DESCRIPTION OF THE TASK
Below are records that must be duplicated exactly.

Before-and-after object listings
┌────────

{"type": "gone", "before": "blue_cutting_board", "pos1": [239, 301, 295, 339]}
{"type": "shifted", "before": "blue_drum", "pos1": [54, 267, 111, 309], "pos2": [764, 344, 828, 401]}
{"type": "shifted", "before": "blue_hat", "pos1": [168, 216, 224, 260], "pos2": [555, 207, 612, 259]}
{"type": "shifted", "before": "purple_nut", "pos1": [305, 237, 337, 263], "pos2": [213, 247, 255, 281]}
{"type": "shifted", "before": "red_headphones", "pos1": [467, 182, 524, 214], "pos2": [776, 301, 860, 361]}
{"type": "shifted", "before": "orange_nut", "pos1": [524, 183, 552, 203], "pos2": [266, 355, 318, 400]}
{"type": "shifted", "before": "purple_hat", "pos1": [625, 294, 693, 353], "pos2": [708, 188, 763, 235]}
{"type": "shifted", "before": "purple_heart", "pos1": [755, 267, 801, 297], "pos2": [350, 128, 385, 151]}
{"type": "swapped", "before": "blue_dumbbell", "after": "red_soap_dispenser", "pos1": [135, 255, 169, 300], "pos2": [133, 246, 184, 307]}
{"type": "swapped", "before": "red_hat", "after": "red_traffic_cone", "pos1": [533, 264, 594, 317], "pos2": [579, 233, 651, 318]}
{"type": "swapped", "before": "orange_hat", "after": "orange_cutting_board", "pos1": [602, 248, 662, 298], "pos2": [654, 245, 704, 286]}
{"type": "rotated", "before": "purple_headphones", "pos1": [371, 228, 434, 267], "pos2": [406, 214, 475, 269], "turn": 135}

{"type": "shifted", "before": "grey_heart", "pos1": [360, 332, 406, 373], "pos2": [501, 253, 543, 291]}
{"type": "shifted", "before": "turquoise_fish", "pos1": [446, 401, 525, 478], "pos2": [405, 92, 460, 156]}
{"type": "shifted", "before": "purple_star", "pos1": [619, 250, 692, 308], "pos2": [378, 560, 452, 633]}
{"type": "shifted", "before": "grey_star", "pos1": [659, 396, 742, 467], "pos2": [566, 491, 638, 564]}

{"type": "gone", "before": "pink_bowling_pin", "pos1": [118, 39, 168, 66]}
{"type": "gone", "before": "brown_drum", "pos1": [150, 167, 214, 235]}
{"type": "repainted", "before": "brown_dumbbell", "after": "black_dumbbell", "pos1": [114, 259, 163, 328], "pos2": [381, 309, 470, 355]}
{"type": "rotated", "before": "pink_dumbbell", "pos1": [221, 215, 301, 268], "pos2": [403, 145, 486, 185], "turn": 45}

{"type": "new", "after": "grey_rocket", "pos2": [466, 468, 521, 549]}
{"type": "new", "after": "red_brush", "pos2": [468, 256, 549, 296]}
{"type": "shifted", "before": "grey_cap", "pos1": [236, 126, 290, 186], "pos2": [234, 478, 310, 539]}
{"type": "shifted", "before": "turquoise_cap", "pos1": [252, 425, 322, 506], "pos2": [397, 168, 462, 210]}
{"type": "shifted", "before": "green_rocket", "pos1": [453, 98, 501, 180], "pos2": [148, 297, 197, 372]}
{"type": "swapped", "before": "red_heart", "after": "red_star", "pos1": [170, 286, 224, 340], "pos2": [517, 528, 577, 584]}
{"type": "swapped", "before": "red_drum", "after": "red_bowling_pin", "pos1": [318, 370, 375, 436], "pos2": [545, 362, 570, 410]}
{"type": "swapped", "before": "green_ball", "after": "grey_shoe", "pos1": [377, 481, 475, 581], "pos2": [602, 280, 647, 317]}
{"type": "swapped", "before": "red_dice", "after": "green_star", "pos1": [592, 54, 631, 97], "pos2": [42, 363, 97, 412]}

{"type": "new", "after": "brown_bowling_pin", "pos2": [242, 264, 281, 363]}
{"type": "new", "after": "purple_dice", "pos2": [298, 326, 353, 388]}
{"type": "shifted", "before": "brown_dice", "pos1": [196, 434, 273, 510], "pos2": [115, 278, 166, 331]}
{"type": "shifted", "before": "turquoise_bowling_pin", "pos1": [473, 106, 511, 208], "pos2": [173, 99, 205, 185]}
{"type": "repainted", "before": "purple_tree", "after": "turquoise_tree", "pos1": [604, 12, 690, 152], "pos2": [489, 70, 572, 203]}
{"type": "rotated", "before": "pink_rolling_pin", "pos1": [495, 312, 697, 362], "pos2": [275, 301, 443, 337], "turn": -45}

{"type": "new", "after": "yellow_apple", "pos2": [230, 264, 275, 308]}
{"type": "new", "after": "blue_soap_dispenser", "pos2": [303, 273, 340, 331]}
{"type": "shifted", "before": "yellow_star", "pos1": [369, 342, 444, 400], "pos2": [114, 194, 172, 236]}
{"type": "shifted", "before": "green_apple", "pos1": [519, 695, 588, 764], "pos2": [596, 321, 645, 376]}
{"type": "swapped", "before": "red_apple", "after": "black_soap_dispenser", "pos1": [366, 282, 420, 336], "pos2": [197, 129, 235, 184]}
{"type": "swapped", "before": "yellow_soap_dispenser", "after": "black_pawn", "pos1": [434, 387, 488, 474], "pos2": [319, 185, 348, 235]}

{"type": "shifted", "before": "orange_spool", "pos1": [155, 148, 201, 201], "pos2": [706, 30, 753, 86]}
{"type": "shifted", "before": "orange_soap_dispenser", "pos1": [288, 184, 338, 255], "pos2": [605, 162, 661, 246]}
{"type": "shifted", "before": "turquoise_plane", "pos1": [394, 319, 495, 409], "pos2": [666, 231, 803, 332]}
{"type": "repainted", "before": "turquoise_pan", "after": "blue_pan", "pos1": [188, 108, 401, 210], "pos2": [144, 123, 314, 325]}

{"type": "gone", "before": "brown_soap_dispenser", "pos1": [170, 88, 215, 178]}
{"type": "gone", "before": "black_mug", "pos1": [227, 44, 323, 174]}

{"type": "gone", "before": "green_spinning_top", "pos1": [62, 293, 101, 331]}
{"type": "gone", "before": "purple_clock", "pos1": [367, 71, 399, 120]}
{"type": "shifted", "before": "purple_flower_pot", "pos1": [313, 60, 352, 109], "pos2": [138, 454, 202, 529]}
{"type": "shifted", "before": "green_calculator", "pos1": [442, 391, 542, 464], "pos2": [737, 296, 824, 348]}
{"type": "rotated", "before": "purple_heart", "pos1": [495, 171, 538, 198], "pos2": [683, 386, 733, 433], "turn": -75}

└────────

SOLUTION FOR THIS PROBLEM
{"type": "gone", "before": "blue_cutting_board", "pos1": [239, 301, 295, 339]}
{"type": "shifted", "before": "blue_drum", "pos1": [54, 267, 111, 309], "pos2": [764, 344, 828, 401]}
{"type": "shifted", "before": "blue_hat", "pos1": [168, 216, 224, 260], "pos2": [555, 207, 612, 259]}
{"type": "shifted", "before": "purple_nut", "pos1": [305, 237, 337, 263], "pos2": [213, 247, 255, 281]}
{"type": "shifted", "before": "red_headphones", "pos1": [467, 182, 524, 214], "pos2": [776, 301, 860, 361]}
{"type": "shifted", "before": "orange_nut", "pos1": [524, 183, 552, 203], "pos2": [266, 355, 318, 400]}
{"type": "shifted", "before": "purple_hat", "pos1": [625, 294, 693, 353], "pos2": [708, 188, 763, 235]}
{"type": "shifted", "before": "purple_heart", "pos1": [755, 267, 801, 297], "pos2": [350, 128, 385, 151]}
{"type": "swapped", "before": "blue_dumbbell", "after": "red_soap_dispenser", "pos1": [135, 255, 169, 300], "pos2": [133, 246, 184, 307]}
{"type": "swapped", "before": "red_hat", "after": "red_traffic_cone", "pos1": [533, 264, 594, 317], "pos2": [579, 233, 651, 318]}
{"type": "swapped", "before": "orange_hat", "after": "orange_cutting_board", "pos1": [602, 248, 662, 298], "pos2": [654, 245, 704, 286]}
{"type": "rotated", "before": "purple_headphones", "pos1": [371, 228, 434, 267], "pos2": [406, 214, 475, 269], "turn": 135}

{"type": "shifted", "before": "grey_heart", "pos1": [360, 332, 406, 373], "pos2": [501, 253, 543, 291]}
{"type": "shifted", "before": "turquoise_fish", "pos1": [446, 401, 525, 478], "pos2": [405, 92, 460, 156]}
{"type": "shifted", "before": "purple_star", "pos1": [619, 250, 692, 308], "pos2": [378, 560, 452, 633]}
{"type": "shifted", "before": "grey_star", "pos1": [659, 396, 742, 467], "pos2": [566, 491, 638, 564]}

{"type": "gone", "before": "pink_bowling_pin", "pos1": [118, 39, 168, 66]}
{"type": "gone", "before": "brown_drum", "pos1": [150, 167, 214, 235]}
{"type": "repainted", "before": "brown_dumbbell", "after": "black_dumbbell", "pos1": [114, 259, 163, 328], "pos2": [381, 309, 470, 355]}
{"type": "rotated", "before": "pink_dumbbell", "pos1": [221, 215, 301, 268], "pos2": [403, 145, 486, 185], "turn": 45}

{"type": "new", "after": "grey_rocket", "pos2": [466, 468, 521, 549]}
{"type": "new", "after": "red_brush", "pos2": [468, 256, 549, 296]}
{"type": "shifted", "before": "grey_cap", "pos1": [236, 126, 290, 186], "pos2": [234, 478, 310, 539]}
{"type": "shifted", "before": "turquoise_cap", "pos1": [252, 425, 322, 506], "pos2": [397, 168, 462, 210]}
{"type": "shifted", "before": "green_rocket", "pos1": [453, 98, 501, 180], "pos2": [148, 297, 197, 372]}
{"type": "swapped", "before": "red_heart", "after": "red_star", "pos1": [170, 286, 224, 340], "pos2": [517, 528, 577, 584]}
{"type": "swapped", "before": "red_drum", "after": "red_bowling_pin", "pos1": [318, 370, 375, 436], "pos2": [545, 362, 570, 410]}
{"type": "swapped", "before": "green_ball", "after": "grey_shoe", "pos1": [377, 481, 475, 581], "pos2": [602, 280, 647, 317]}
{"type": "swapped", "before": "red_dice", "after": "green_star", "pos1": [592, 54, 631, 97], "pos2": [42, 363, 97, 412]}

{"type": "new", "after": "brown_bowling_pin", "pos2": [242, 264, 281, 363]}
{"type": "new", "after": "purple_dice", "pos2": [298, 326, 353, 388]}
{"type": "shifted", "before": "brown_dice", "pos1": [196, 434, 273, 510], "pos2": [115, 278, 166, 331]}
{"type": "shifted", "before": "turquoise_bowling_pin", "pos1": [473, 106, 511, 208], "pos2": [173, 99, 205, 185]}
{"type": "repainted", "before": "purple_tree", "after": "turquoise_tree", "pos1": [604, 12, 690, 152], "pos2": [489, 70, 572, 203]}
{"type": "rotated", "before": "pink_rolling_pin", "pos1": [495, 312, 697, 362], "pos2": [275, 301, 443, 337], "turn": -45}

{"type": "new", "after": "yellow_apple", "pos2": [230, 264, 275, 308]}
{"type": "new", "after": "blue_soap_dispenser", "pos2": [303, 273, 340, 331]}
{"type": "shifted", "before": "yellow_star", "pos1": [369, 342, 444, 400], "pos2": [114, 194, 172, 236]}
{"type": "shifted", "before": "green_apple", "pos1": [519, 695, 588, 764], "pos2": [596, 321, 645, 376]}
{"type": "swapped", "before": "red_apple", "after": "black_soap_dispenser", "pos1": [366, 282, 420, 336], "pos2": [197, 129, 235, 184]}
{"type": "swapped", "before": "yellow_soap_dispenser", "after": "black_pawn", "pos1": [434, 387, 488, 474], "pos2": [319, 185, 348, 235]}

{"type": "shifted", "before": "orange_spool", "pos1": [155, 148, 201, 201], "pos2": [706, 30, 753, 86]}
{"type": "shifted", "before": "orange_soap_dispenser", "pos1": [288, 184, 338, 255], "pos2": [605, 162, 661, 246]}
{"type": "shifted", "before": "turquoise_plane", "pos1": [394, 319, 495, 409], "pos2": [666, 231, 803, 332]}
{"type": "repainted", "before": "turquoise_pan", "after": "blue_pan", "pos1": [188, 108, 401, 210], "pos2": [144, 123, 314, 325]}

{"type": "gone", "before": "brown_soap_dispenser", "pos1": [170, 88, 215, 178]}
{"type": "gone", "before": "black_mug", "pos1": [227, 44, 323, 174]}

{"type": "gone", "before": "green_spinning_top", "pos1": [62, 293, 101, 331]}
{"type": "gone", "before": "purple_clock", "pos1": [367, 71, 399, 120]}
{"type": "shifted", "before": "purple_flower_pot", "pos1": [313, 60, 352, 109], "pos2": [138, 454, 202, 529]}
{"type": "shifted", "before": "green_calculator", "pos1": [442, 391, 542, 464], "pos2": [737, 296, 824, 348]}
{"type": "rotated", "before": "purple_heart", "pos1": [495, 171, 538, 198], "pos2": [683, 386, 733, 433], "turn": -75}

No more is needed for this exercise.